WHAT YOU WILL DO - Copy the data that follows, character for character, minus the pictures.
:: AVAILABLE DATA
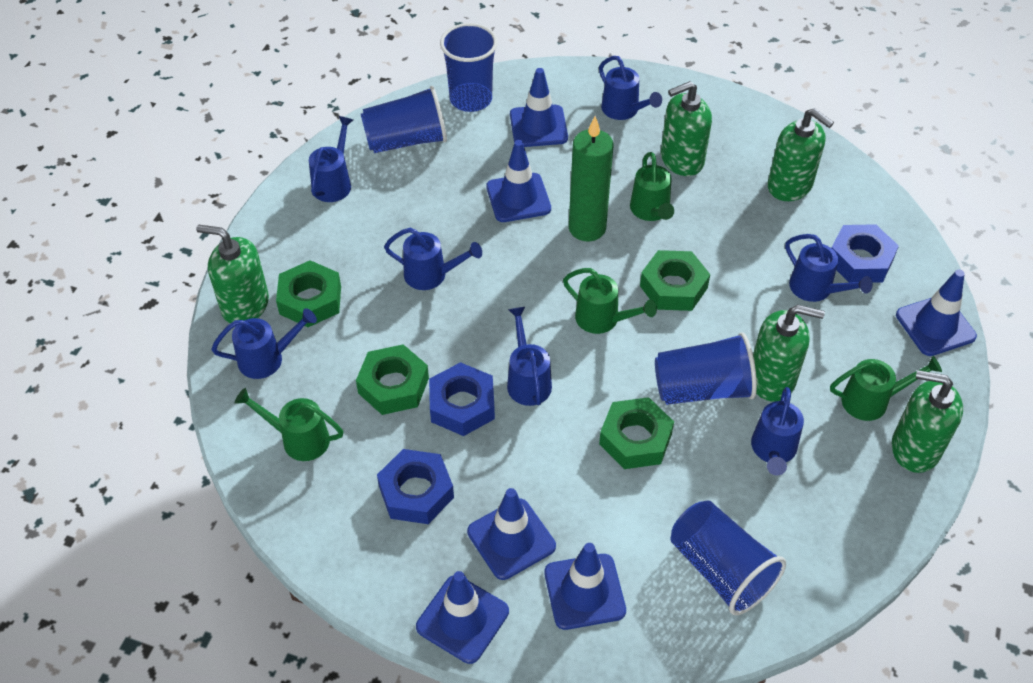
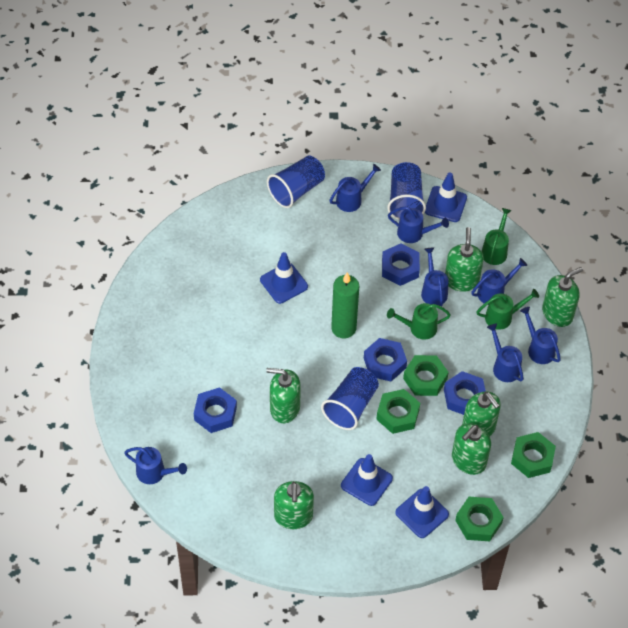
blue cup: 4 -> 3
blue nut: 3 -> 4
blue traffic cone: 6 -> 4
green soap dispenser: 5 -> 6
green watering can: 4 -> 3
::::
THE ANSWER -
blue cup: 4 -> 3
blue nut: 3 -> 4
blue traffic cone: 6 -> 4
green soap dispenser: 5 -> 6
green watering can: 4 -> 3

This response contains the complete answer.